» **Records for this exercise**:
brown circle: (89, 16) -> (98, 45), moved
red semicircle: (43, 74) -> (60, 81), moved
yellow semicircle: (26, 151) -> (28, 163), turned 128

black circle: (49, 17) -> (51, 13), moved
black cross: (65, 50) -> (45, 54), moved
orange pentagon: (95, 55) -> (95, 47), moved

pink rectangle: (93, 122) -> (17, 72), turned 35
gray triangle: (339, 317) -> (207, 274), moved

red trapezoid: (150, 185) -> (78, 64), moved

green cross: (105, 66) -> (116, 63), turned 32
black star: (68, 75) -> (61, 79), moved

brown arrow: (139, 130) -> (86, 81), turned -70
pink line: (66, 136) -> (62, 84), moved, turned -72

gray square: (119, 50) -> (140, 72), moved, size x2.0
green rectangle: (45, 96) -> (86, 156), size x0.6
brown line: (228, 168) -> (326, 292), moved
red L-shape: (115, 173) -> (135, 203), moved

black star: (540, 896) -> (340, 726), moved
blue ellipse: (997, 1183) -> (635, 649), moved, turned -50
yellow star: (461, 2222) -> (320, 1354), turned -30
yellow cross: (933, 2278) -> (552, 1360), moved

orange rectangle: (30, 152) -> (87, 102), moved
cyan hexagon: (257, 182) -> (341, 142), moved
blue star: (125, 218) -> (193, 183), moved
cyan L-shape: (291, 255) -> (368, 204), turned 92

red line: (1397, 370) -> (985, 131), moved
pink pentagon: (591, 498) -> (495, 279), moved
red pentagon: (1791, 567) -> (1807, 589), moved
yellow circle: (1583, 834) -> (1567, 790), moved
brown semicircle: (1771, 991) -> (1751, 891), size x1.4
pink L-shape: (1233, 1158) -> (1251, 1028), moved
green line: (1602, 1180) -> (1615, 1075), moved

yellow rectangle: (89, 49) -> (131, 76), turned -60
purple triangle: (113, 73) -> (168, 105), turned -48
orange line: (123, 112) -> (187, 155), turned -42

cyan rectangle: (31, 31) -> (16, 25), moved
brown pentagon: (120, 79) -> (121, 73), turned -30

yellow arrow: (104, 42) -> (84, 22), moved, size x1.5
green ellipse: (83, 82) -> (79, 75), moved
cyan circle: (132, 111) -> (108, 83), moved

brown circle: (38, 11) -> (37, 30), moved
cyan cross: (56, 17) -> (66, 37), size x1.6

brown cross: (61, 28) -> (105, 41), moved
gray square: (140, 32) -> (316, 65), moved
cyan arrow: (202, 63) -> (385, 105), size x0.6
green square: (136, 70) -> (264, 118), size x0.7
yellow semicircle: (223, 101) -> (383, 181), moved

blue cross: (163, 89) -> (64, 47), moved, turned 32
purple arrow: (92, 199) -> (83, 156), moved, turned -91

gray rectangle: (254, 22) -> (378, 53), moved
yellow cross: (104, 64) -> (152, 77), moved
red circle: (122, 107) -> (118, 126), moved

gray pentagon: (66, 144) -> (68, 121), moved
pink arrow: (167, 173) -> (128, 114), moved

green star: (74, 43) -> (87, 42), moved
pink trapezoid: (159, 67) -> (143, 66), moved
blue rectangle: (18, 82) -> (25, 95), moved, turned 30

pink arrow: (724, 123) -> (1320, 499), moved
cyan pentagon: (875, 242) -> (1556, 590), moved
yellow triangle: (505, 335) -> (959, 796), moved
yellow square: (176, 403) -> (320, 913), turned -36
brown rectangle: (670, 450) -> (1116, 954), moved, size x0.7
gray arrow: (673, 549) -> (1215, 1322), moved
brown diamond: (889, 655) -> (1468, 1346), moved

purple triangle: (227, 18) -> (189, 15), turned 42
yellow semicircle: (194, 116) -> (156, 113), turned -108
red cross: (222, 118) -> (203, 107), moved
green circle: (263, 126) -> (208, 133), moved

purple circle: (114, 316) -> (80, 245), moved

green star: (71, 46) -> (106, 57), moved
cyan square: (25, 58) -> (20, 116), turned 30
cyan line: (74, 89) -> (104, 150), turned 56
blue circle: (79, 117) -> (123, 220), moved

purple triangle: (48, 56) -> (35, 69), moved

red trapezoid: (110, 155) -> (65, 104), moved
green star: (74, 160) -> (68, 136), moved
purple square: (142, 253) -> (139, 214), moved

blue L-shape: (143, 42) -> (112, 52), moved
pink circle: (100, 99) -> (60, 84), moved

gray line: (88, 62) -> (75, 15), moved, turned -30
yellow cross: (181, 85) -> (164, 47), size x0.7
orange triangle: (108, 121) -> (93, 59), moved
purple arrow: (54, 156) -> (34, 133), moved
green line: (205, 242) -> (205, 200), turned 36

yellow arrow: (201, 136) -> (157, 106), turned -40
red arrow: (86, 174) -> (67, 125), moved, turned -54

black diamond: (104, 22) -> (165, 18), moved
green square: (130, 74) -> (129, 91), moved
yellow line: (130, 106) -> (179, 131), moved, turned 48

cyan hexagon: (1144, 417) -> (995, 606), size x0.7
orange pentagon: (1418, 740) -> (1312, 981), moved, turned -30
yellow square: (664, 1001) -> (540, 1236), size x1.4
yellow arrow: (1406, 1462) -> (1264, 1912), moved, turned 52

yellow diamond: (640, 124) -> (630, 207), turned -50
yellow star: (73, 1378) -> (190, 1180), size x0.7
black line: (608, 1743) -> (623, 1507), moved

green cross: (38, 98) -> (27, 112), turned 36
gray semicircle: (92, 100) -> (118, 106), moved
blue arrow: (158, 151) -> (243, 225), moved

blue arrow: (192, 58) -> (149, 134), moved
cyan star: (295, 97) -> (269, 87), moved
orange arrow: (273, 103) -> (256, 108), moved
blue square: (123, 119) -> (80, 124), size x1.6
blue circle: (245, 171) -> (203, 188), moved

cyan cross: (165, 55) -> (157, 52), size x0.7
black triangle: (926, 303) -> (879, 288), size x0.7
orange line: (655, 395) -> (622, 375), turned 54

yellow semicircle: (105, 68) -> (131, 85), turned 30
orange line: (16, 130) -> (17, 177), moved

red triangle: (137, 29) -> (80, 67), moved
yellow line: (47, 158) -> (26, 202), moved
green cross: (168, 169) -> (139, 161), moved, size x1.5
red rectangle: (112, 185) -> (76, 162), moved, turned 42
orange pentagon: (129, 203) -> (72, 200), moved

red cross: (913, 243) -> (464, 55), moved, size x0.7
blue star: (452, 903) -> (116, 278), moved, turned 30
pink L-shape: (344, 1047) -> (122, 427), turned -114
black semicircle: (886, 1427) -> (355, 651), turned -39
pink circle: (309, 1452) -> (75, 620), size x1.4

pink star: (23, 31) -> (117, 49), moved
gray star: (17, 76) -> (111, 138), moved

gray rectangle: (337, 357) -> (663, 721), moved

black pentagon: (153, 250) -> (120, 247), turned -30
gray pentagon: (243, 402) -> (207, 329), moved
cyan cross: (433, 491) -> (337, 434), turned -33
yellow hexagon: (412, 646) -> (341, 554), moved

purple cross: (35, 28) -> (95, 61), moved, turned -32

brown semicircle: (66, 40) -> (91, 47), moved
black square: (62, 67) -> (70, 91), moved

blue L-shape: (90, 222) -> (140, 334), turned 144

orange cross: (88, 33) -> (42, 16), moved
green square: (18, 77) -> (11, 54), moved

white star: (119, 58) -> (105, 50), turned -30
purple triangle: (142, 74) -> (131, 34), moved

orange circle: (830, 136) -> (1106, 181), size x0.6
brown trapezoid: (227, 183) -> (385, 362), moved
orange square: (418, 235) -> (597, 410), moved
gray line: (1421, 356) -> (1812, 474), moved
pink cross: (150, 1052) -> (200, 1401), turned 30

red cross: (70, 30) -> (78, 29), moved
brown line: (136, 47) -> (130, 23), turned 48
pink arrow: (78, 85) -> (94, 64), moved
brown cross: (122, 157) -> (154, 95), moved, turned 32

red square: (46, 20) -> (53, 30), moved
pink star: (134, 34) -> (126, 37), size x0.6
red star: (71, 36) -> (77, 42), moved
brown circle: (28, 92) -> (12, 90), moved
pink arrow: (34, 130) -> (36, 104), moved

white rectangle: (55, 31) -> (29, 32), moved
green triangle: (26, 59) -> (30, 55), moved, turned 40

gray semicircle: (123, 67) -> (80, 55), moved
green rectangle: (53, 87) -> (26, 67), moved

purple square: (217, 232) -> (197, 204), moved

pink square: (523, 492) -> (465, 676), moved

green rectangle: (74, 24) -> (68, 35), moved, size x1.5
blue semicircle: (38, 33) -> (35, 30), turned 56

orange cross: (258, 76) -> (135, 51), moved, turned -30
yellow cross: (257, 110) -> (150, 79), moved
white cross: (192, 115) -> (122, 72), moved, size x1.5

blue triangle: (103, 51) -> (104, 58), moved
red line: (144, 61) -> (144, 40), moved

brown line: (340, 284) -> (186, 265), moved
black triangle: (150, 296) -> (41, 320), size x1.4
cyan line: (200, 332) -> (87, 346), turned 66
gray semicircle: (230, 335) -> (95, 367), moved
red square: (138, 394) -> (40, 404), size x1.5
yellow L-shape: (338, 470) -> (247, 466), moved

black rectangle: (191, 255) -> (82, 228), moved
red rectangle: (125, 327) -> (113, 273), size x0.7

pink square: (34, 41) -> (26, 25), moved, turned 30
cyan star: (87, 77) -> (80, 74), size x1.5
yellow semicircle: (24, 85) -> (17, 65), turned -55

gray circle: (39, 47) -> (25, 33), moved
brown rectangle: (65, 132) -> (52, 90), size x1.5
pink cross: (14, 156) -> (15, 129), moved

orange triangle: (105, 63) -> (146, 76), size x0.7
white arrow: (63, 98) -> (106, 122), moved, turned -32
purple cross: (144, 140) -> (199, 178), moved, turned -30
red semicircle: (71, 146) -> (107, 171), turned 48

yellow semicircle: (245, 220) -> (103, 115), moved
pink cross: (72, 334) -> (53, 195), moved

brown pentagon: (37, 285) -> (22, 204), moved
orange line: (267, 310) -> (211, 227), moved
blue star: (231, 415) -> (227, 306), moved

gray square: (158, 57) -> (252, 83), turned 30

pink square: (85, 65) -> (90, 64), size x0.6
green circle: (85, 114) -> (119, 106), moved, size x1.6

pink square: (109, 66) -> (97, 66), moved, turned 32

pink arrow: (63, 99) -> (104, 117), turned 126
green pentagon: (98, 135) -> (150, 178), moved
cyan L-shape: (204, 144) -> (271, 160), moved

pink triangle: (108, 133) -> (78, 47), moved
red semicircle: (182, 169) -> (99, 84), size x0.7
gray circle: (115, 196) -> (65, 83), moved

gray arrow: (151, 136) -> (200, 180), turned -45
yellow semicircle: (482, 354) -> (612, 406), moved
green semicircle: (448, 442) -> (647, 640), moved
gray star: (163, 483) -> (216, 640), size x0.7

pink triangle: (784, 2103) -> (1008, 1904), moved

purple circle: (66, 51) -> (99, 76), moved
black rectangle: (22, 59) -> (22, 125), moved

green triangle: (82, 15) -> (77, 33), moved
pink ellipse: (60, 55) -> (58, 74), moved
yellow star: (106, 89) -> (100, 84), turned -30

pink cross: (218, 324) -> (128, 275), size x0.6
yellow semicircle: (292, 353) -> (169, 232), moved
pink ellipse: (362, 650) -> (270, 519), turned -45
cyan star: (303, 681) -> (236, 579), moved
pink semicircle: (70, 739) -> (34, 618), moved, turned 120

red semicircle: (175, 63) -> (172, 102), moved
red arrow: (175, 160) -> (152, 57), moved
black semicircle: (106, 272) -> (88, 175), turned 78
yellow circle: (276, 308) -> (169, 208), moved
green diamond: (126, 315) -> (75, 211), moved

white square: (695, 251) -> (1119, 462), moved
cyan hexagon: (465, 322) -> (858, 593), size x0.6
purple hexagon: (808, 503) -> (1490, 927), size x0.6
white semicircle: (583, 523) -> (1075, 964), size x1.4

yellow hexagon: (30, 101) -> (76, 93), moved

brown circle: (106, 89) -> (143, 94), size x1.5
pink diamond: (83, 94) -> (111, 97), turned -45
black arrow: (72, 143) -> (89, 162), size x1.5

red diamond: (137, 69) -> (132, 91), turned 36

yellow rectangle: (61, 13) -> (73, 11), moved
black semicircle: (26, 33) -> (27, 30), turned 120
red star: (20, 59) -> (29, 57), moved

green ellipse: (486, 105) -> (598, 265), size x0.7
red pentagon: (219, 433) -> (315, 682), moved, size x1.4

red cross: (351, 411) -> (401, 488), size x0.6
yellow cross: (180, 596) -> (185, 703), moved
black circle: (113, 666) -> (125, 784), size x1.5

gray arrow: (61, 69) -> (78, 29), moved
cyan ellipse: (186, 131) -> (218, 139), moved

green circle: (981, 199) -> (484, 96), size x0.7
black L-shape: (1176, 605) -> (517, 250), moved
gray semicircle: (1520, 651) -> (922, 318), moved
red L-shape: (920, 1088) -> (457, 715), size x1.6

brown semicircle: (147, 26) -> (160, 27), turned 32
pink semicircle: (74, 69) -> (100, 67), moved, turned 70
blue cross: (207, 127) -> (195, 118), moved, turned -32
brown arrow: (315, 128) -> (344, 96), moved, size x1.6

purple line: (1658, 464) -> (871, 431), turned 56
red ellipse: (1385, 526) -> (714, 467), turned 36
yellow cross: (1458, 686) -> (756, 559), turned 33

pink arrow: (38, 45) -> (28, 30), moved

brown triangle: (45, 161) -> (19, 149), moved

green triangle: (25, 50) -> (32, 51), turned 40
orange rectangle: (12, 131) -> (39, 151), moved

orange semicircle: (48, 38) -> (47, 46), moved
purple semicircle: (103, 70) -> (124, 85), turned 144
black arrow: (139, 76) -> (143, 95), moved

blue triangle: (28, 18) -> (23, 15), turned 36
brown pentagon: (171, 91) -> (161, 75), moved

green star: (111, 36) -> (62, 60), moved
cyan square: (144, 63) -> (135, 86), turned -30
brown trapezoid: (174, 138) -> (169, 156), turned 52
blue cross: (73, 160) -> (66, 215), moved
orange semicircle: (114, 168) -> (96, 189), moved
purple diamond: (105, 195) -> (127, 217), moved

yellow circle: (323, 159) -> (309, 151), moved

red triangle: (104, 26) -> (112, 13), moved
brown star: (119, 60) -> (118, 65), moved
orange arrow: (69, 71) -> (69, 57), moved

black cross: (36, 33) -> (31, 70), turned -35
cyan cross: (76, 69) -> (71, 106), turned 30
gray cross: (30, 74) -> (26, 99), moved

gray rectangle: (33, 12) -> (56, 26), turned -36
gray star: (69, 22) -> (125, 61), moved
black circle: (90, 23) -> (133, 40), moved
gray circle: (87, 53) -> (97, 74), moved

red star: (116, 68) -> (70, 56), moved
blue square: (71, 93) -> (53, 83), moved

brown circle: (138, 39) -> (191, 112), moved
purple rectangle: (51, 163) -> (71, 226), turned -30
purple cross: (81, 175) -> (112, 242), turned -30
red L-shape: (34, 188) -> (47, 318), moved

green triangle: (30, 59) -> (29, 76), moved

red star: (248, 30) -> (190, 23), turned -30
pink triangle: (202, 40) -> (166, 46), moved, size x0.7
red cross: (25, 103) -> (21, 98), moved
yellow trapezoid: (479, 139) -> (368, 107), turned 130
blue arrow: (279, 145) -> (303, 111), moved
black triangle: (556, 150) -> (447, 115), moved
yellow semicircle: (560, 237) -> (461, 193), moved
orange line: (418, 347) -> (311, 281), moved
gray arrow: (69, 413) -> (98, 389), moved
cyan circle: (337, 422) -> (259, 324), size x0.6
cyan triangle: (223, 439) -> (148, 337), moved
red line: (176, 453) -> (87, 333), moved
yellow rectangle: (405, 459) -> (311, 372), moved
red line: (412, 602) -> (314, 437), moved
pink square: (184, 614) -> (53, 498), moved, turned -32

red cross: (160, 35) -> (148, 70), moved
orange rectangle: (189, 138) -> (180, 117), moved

» **Task directions**: Scan the records above for the string "white", and copy every line where it turns up.

» **Exercise output**:
white star: (119, 58) -> (105, 50), turned -30
white rectangle: (55, 31) -> (29, 32), moved
white cross: (192, 115) -> (122, 72), moved, size x1.5
white arrow: (63, 98) -> (106, 122), moved, turned -32
white square: (695, 251) -> (1119, 462), moved
white semicircle: (583, 523) -> (1075, 964), size x1.4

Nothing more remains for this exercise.